Records contained in a dataset:
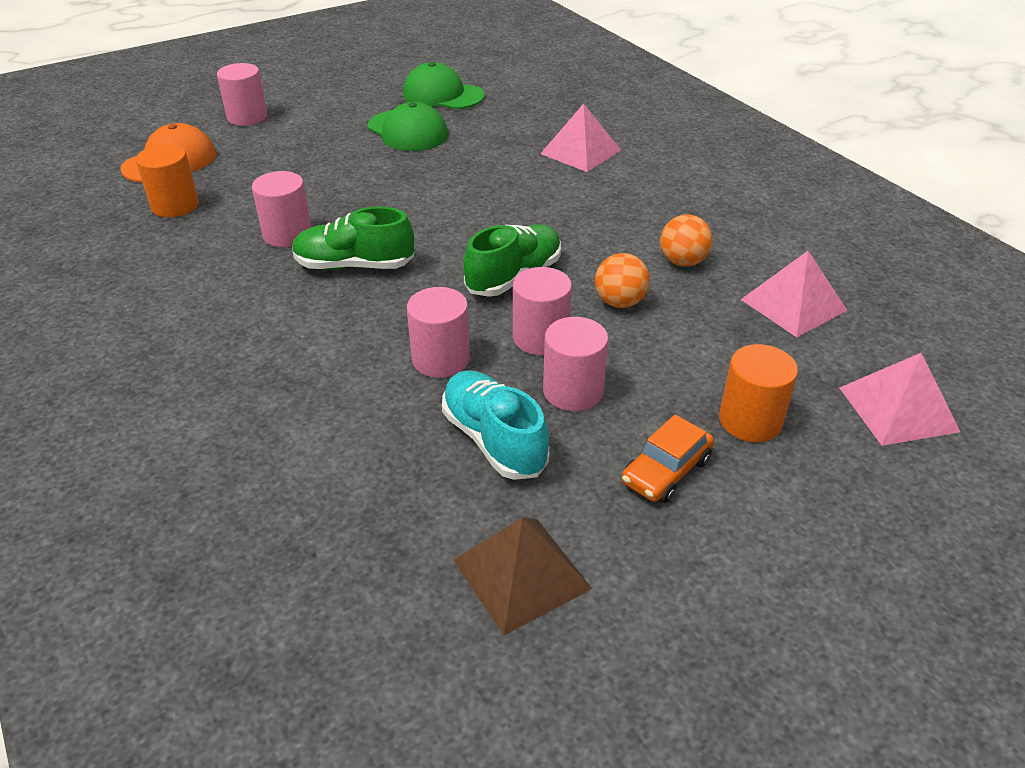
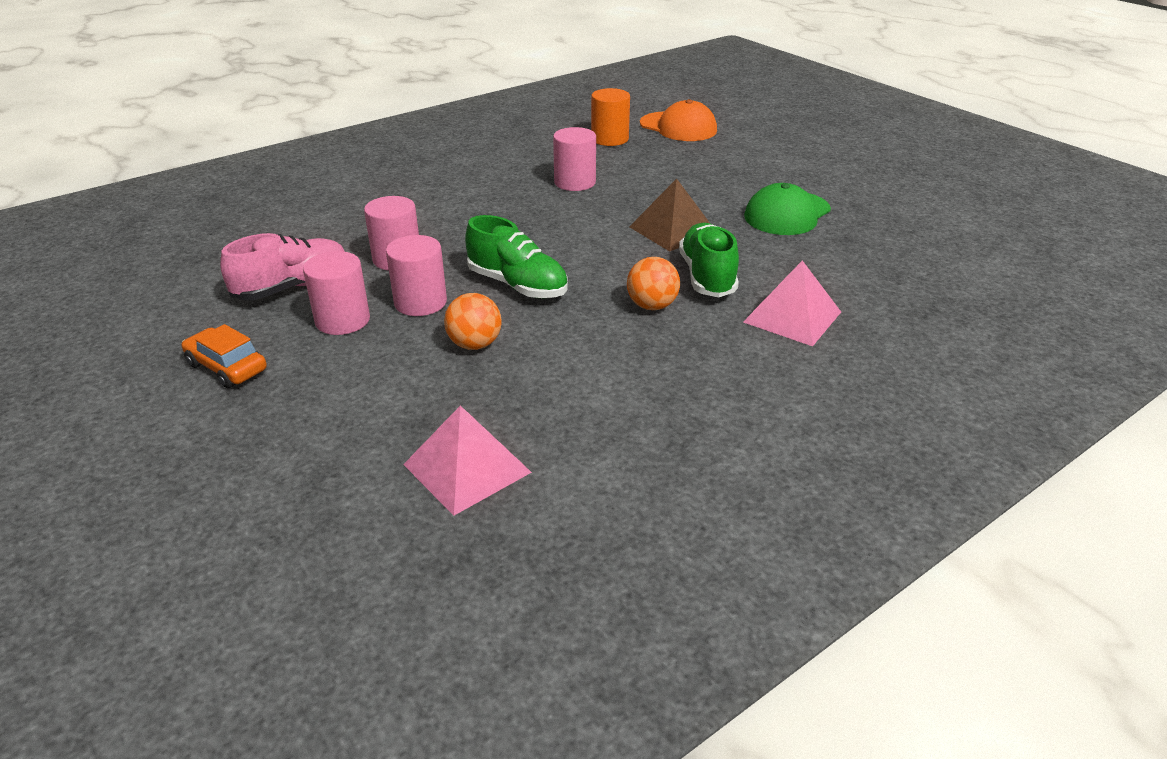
camera: 85 degrees right, 5 degrees down
(247, 117) = (773, 142): pink cylinder -> none
(354, 265) = (530, 213): green shoe -> green shoe (707, 276)
(443, 95) = (888, 225): green cap -> none
(494, 440) = (293, 287): turquoise shoe -> pink shoe
(521, 574) = (154, 304): brown pyramid -> brown pyramid (673, 230)
(682, 262) = (553, 387): orange ball -> orange ball (652, 306)
(750, 420) = (275, 419): orange cylinder -> none
(898, 409) = (260, 532): pink pyramid -> none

TASK BRIEF:
All of the entries above are to be duplicated exactly, with every image left out.

EXPECTED ANSWER:
camera: 85 degrees right, 5 degrees down
(247, 117) = (773, 142): pink cylinder -> none
(354, 265) = (530, 213): green shoe -> green shoe (707, 276)
(443, 95) = (888, 225): green cap -> none
(494, 440) = (293, 287): turquoise shoe -> pink shoe
(521, 574) = (154, 304): brown pyramid -> brown pyramid (673, 230)
(682, 262) = (553, 387): orange ball -> orange ball (652, 306)
(750, 420) = (275, 419): orange cylinder -> none
(898, 409) = (260, 532): pink pyramid -> none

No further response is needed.